_WHAT IS EXPECTED_
Each line of the entries below that includes "black" belongs in your answer.

── DATA FOR THIS EXERCISE ──

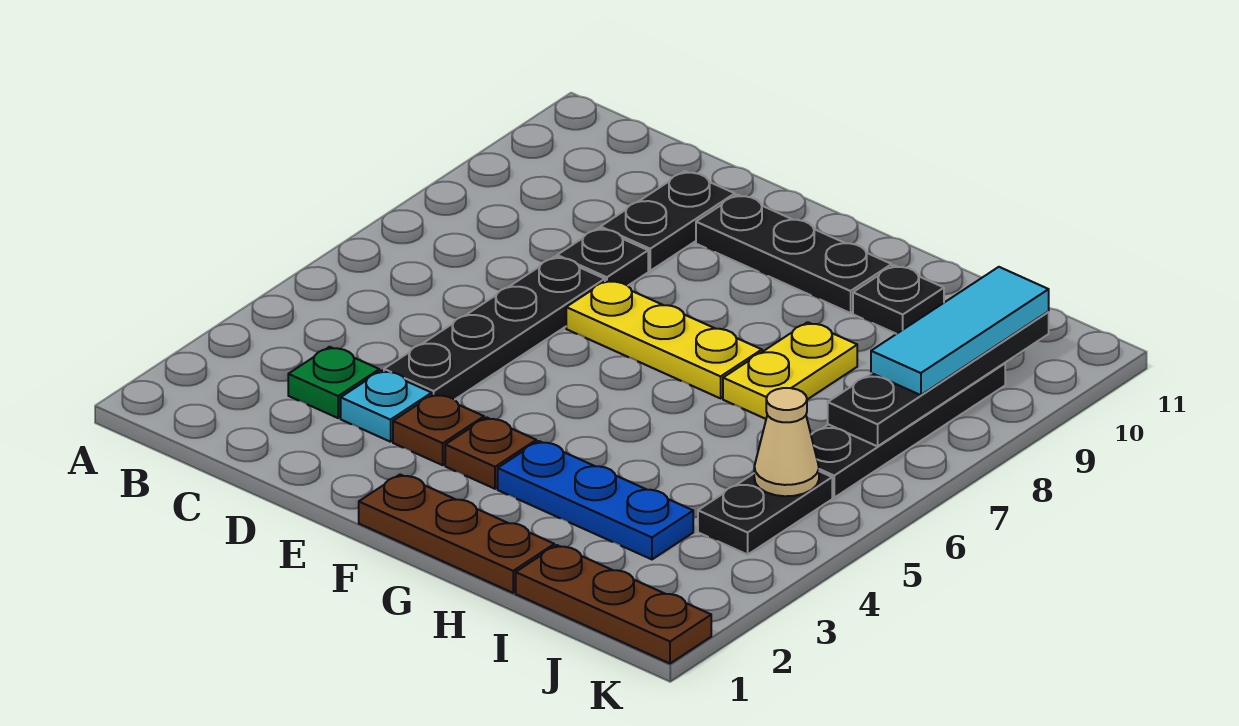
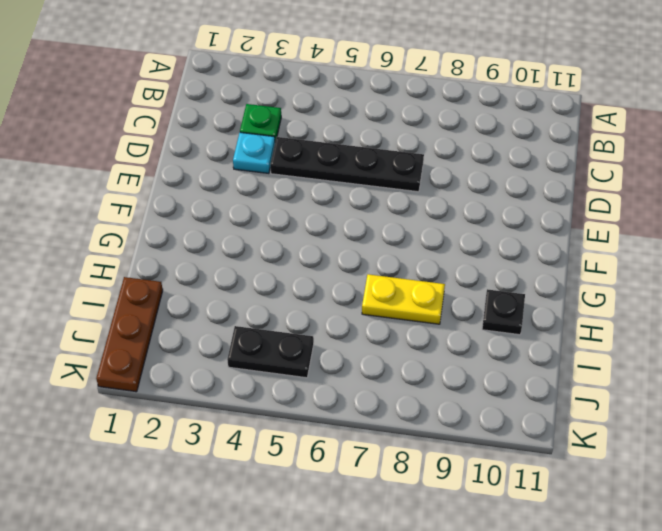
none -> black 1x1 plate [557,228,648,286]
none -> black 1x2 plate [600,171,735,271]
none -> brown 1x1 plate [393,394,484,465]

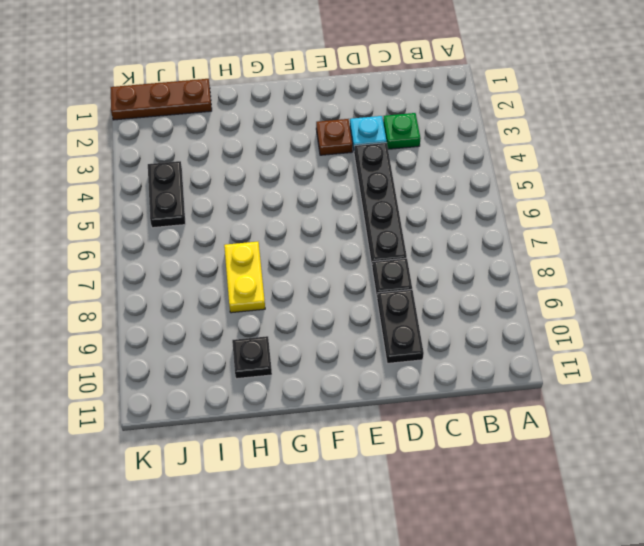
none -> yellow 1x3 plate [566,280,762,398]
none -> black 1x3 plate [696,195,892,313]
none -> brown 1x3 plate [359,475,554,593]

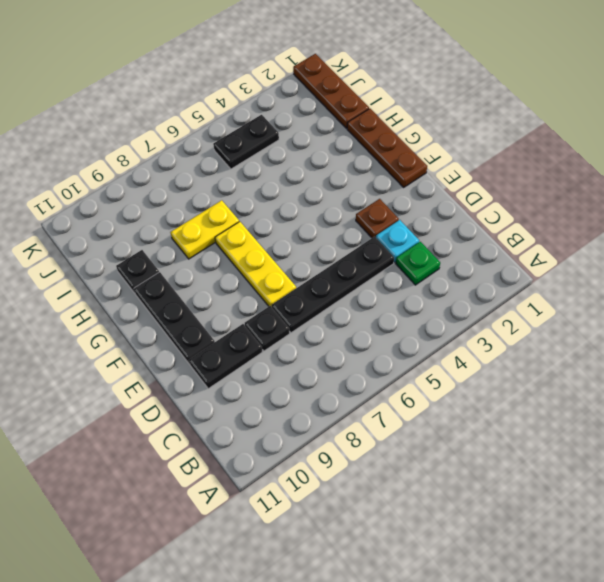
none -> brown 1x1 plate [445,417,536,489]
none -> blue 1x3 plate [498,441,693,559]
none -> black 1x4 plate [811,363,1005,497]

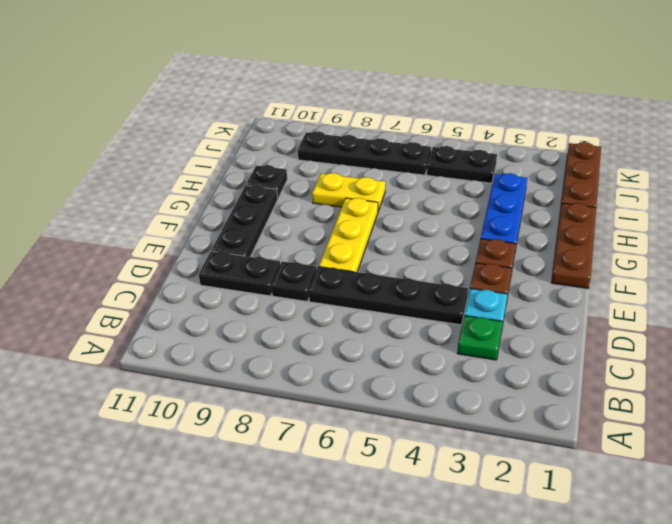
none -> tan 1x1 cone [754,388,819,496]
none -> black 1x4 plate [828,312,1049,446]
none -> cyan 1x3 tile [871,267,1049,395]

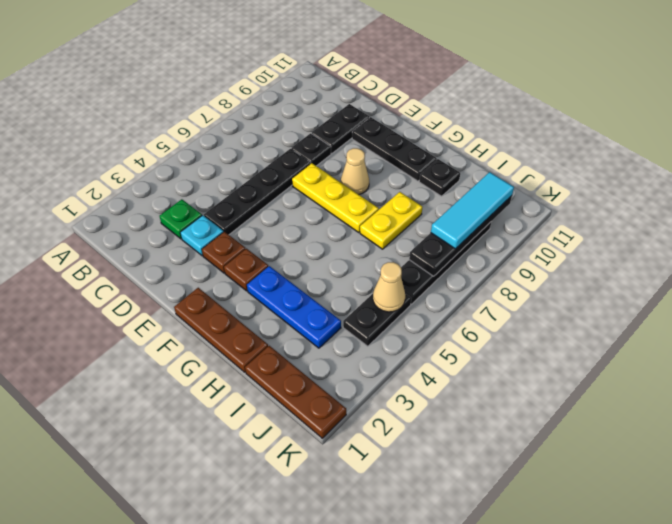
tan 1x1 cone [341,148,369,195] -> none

───

_ANSWER TO THIS EXERCISE_
none -> black 1x1 plate [557,228,648,286]
none -> black 1x2 plate [600,171,735,271]
none -> black 1x3 plate [696,195,892,313]
none -> black 1x4 plate [811,363,1005,497]
none -> black 1x4 plate [828,312,1049,446]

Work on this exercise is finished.